## WORK ITEM
Repeat exactly the lines of the records below, starting at the line containing "none -> black brick B13:C13 level 1" and ending at the line containing "none -> lime brick I10 level 1". Leave the pictures out.

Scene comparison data

▶

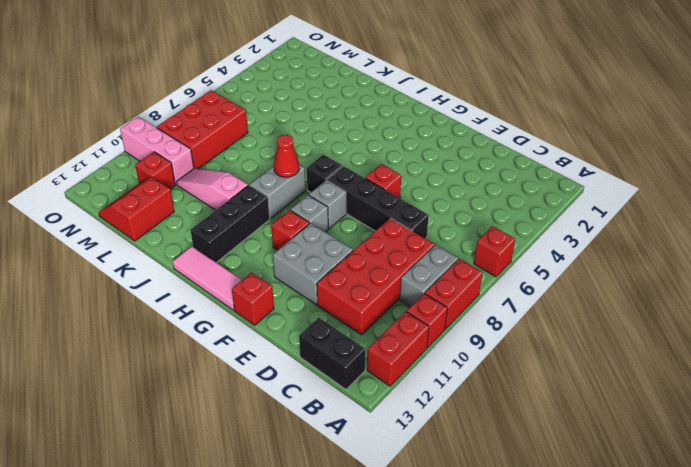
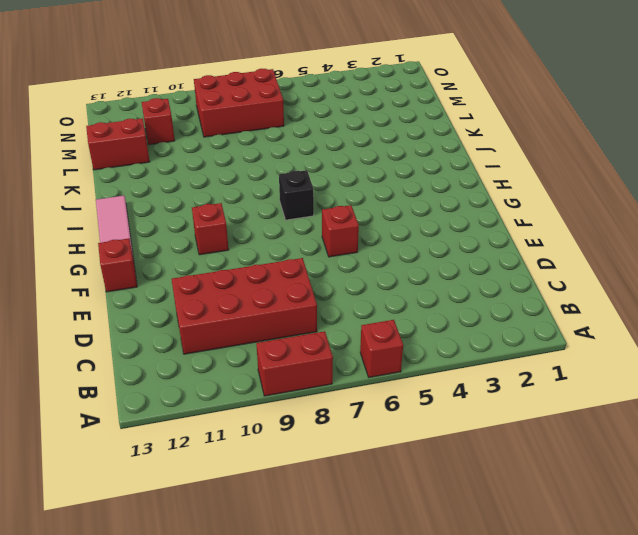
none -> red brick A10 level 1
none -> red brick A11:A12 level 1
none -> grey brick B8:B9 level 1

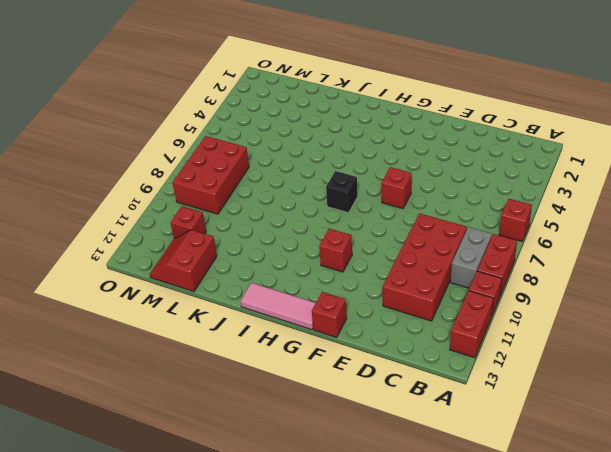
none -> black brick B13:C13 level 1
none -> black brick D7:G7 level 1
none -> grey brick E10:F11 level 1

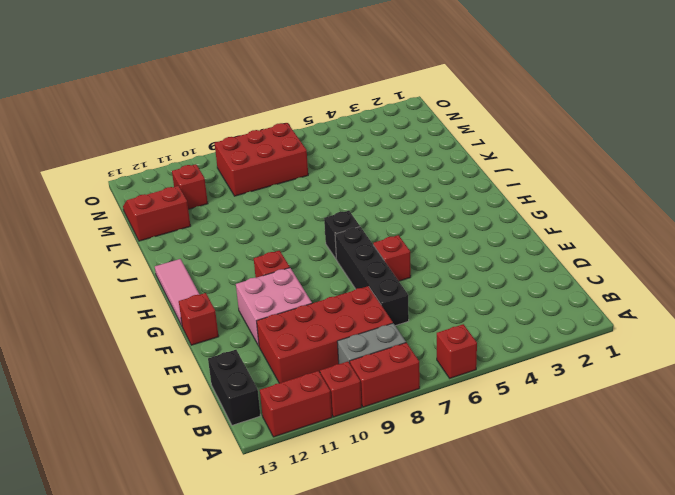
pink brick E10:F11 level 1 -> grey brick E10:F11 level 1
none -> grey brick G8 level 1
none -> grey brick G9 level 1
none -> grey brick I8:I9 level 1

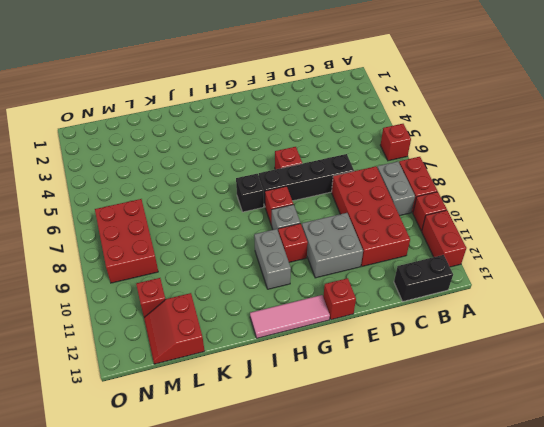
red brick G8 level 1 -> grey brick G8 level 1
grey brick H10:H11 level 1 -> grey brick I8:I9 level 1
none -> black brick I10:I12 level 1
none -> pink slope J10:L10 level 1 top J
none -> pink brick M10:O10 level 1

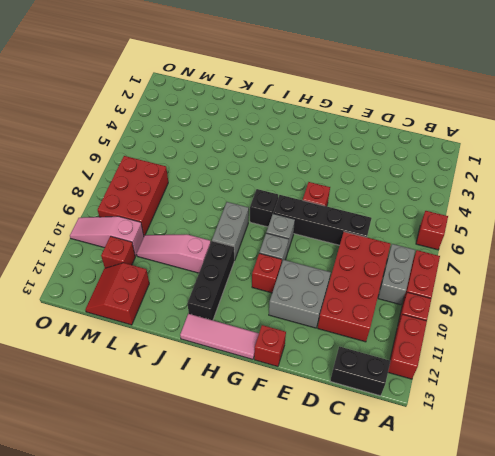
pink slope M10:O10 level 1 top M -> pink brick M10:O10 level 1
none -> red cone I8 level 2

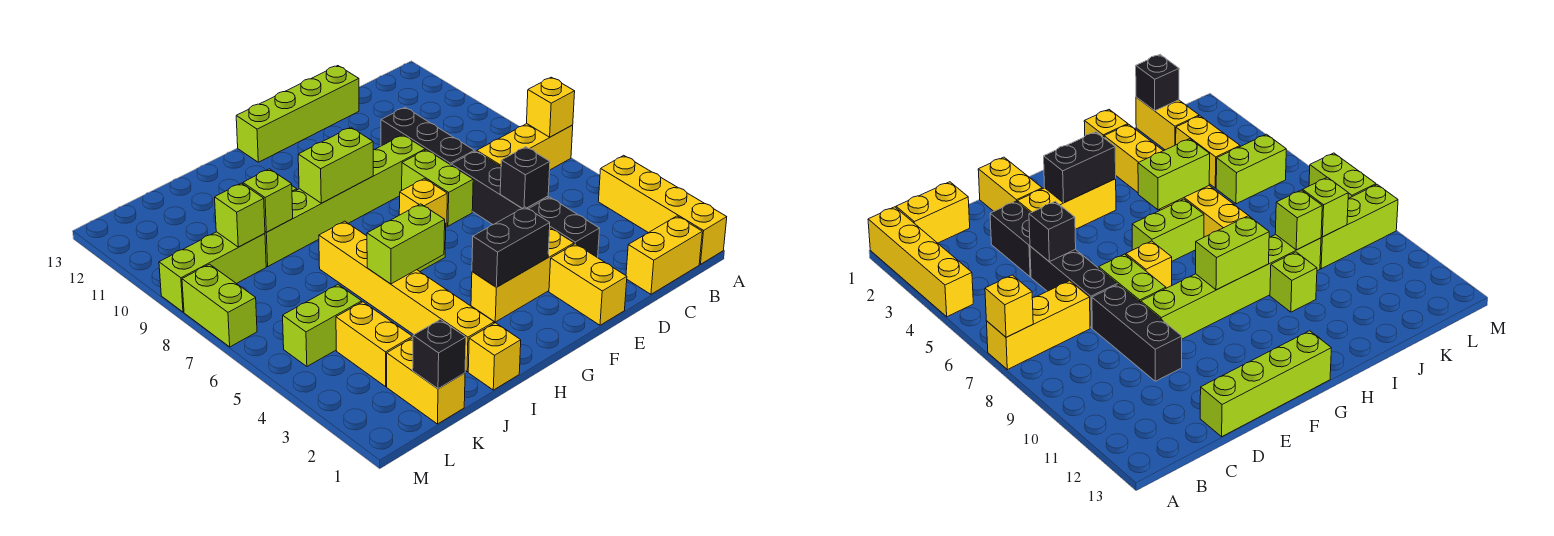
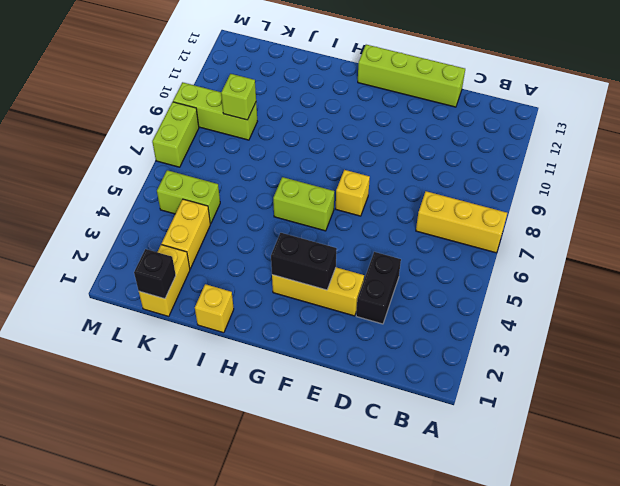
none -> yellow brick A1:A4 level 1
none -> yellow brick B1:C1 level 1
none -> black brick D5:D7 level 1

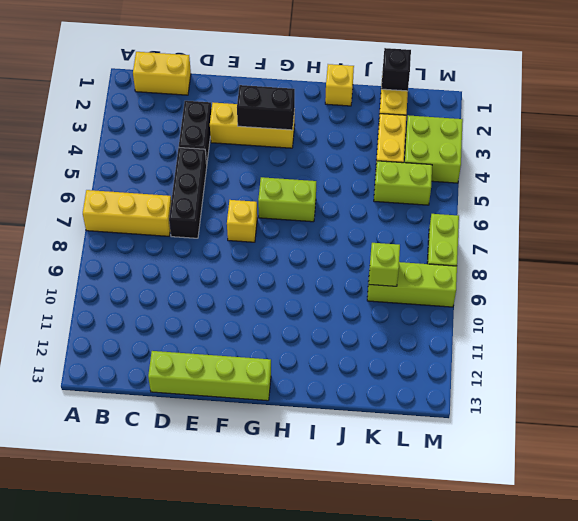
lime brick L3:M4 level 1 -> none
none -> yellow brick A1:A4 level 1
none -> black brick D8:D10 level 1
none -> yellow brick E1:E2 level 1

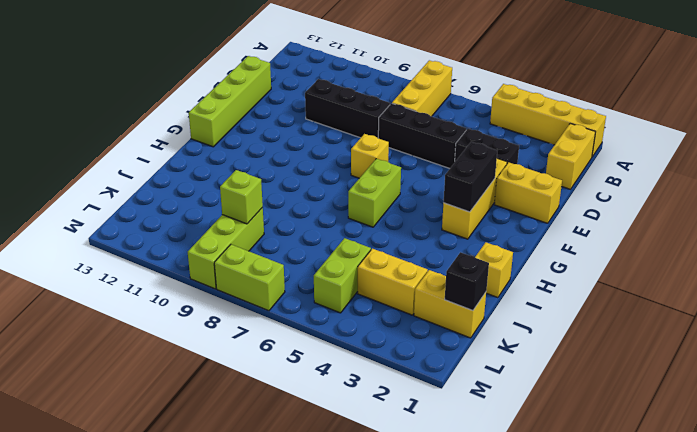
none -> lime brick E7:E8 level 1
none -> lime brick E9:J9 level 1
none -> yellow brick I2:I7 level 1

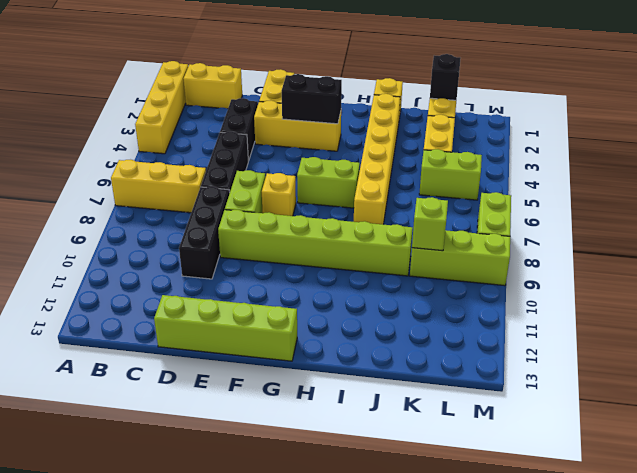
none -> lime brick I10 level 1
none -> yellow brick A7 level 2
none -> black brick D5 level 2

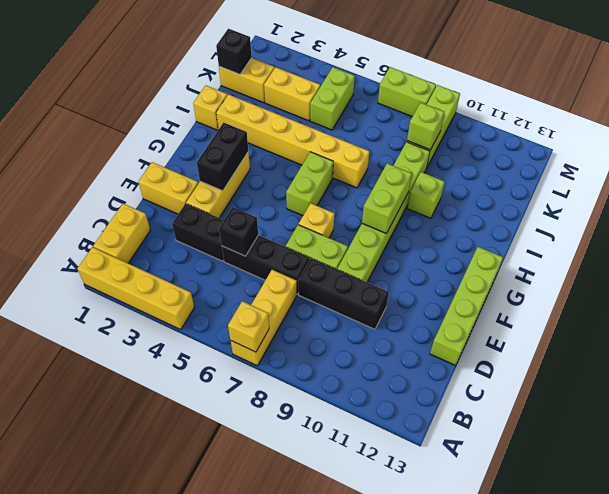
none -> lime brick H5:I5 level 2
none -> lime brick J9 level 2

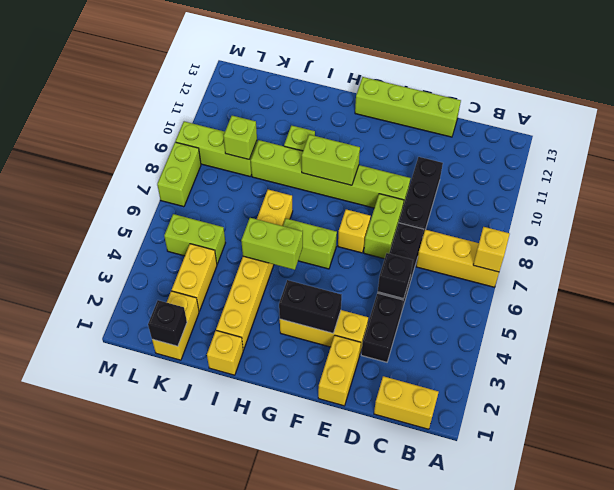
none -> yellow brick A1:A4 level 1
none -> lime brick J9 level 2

◀

## SOLUTION BELOW
none -> black brick B13:C13 level 1
none -> black brick D7:G7 level 1
none -> grey brick E10:F11 level 1

pink brick E10:F11 level 1 -> grey brick E10:F11 level 1
none -> grey brick G8 level 1
none -> grey brick G9 level 1
none -> grey brick I8:I9 level 1

red brick G8 level 1 -> grey brick G8 level 1
grey brick H10:H11 level 1 -> grey brick I8:I9 level 1
none -> black brick I10:I12 level 1
none -> pink slope J10:L10 level 1 top J
none -> pink brick M10:O10 level 1

pink slope M10:O10 level 1 top M -> pink brick M10:O10 level 1
none -> red cone I8 level 2

none -> yellow brick A1:A4 level 1
none -> yellow brick B1:C1 level 1
none -> black brick D5:D7 level 1

lime brick L3:M4 level 1 -> none
none -> yellow brick A1:A4 level 1
none -> black brick D8:D10 level 1
none -> yellow brick E1:E2 level 1

none -> lime brick E7:E8 level 1
none -> lime brick E9:J9 level 1
none -> yellow brick I2:I7 level 1

none -> lime brick I10 level 1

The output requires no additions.